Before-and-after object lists
○ ○ ○ ○ ○

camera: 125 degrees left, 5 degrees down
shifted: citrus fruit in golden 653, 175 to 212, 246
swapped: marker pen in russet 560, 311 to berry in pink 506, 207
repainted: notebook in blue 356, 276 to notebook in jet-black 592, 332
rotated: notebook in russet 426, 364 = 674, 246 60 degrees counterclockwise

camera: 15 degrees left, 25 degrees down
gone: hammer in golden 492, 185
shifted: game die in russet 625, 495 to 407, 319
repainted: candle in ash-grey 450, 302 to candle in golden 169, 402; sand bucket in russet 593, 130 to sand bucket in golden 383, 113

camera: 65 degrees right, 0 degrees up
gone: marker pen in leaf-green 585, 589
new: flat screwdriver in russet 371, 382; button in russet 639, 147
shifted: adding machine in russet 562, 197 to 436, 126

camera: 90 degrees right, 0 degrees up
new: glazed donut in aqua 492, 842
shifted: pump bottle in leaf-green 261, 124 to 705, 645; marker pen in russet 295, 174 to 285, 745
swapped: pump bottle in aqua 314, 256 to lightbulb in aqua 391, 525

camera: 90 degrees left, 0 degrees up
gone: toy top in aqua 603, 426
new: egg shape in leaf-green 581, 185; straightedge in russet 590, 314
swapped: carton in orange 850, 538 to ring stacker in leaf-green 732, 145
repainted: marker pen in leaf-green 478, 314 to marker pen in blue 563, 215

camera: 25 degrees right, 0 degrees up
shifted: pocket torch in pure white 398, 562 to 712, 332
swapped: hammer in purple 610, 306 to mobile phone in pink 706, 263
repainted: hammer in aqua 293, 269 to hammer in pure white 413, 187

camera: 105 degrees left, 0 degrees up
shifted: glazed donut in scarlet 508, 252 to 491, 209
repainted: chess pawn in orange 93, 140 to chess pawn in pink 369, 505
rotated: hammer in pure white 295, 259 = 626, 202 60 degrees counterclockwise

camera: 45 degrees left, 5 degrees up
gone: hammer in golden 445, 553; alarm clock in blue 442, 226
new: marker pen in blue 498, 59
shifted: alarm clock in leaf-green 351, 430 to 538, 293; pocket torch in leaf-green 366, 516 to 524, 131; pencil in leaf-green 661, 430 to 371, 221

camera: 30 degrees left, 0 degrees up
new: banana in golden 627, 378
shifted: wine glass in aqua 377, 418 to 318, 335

○ ○ ○ ○ ○

YOUR TASK:
Reproduce all records exactly, without omissions.

TASK SOLUTION:
camera: 125 degrees left, 5 degrees down
shifted: citrus fruit in golden 653, 175 to 212, 246
swapped: marker pen in russet 560, 311 to berry in pink 506, 207
repainted: notebook in blue 356, 276 to notebook in jet-black 592, 332
rotated: notebook in russet 426, 364 = 674, 246 60 degrees counterclockwise

camera: 15 degrees left, 25 degrees down
gone: hammer in golden 492, 185
shifted: game die in russet 625, 495 to 407, 319
repainted: candle in ash-grey 450, 302 to candle in golden 169, 402; sand bucket in russet 593, 130 to sand bucket in golden 383, 113

camera: 65 degrees right, 0 degrees up
gone: marker pen in leaf-green 585, 589
new: flat screwdriver in russet 371, 382; button in russet 639, 147
shifted: adding machine in russet 562, 197 to 436, 126

camera: 90 degrees right, 0 degrees up
new: glazed donut in aqua 492, 842
shifted: pump bottle in leaf-green 261, 124 to 705, 645; marker pen in russet 295, 174 to 285, 745
swapped: pump bottle in aqua 314, 256 to lightbulb in aqua 391, 525

camera: 90 degrees left, 0 degrees up
gone: toy top in aqua 603, 426
new: egg shape in leaf-green 581, 185; straightedge in russet 590, 314
swapped: carton in orange 850, 538 to ring stacker in leaf-green 732, 145
repainted: marker pen in leaf-green 478, 314 to marker pen in blue 563, 215

camera: 25 degrees right, 0 degrees up
shifted: pocket torch in pure white 398, 562 to 712, 332
swapped: hammer in purple 610, 306 to mobile phone in pink 706, 263
repainted: hammer in aqua 293, 269 to hammer in pure white 413, 187

camera: 105 degrees left, 0 degrees up
shifted: glazed donut in scarlet 508, 252 to 491, 209
repainted: chess pawn in orange 93, 140 to chess pawn in pink 369, 505
rotated: hammer in pure white 295, 259 = 626, 202 60 degrees counterclockwise

camera: 45 degrees left, 5 degrees up
gone: hammer in golden 445, 553; alarm clock in blue 442, 226
new: marker pen in blue 498, 59
shifted: alarm clock in leaf-green 351, 430 to 538, 293; pocket torch in leaf-green 366, 516 to 524, 131; pencil in leaf-green 661, 430 to 371, 221

camera: 30 degrees left, 0 degrees up
new: banana in golden 627, 378
shifted: wine glass in aqua 377, 418 to 318, 335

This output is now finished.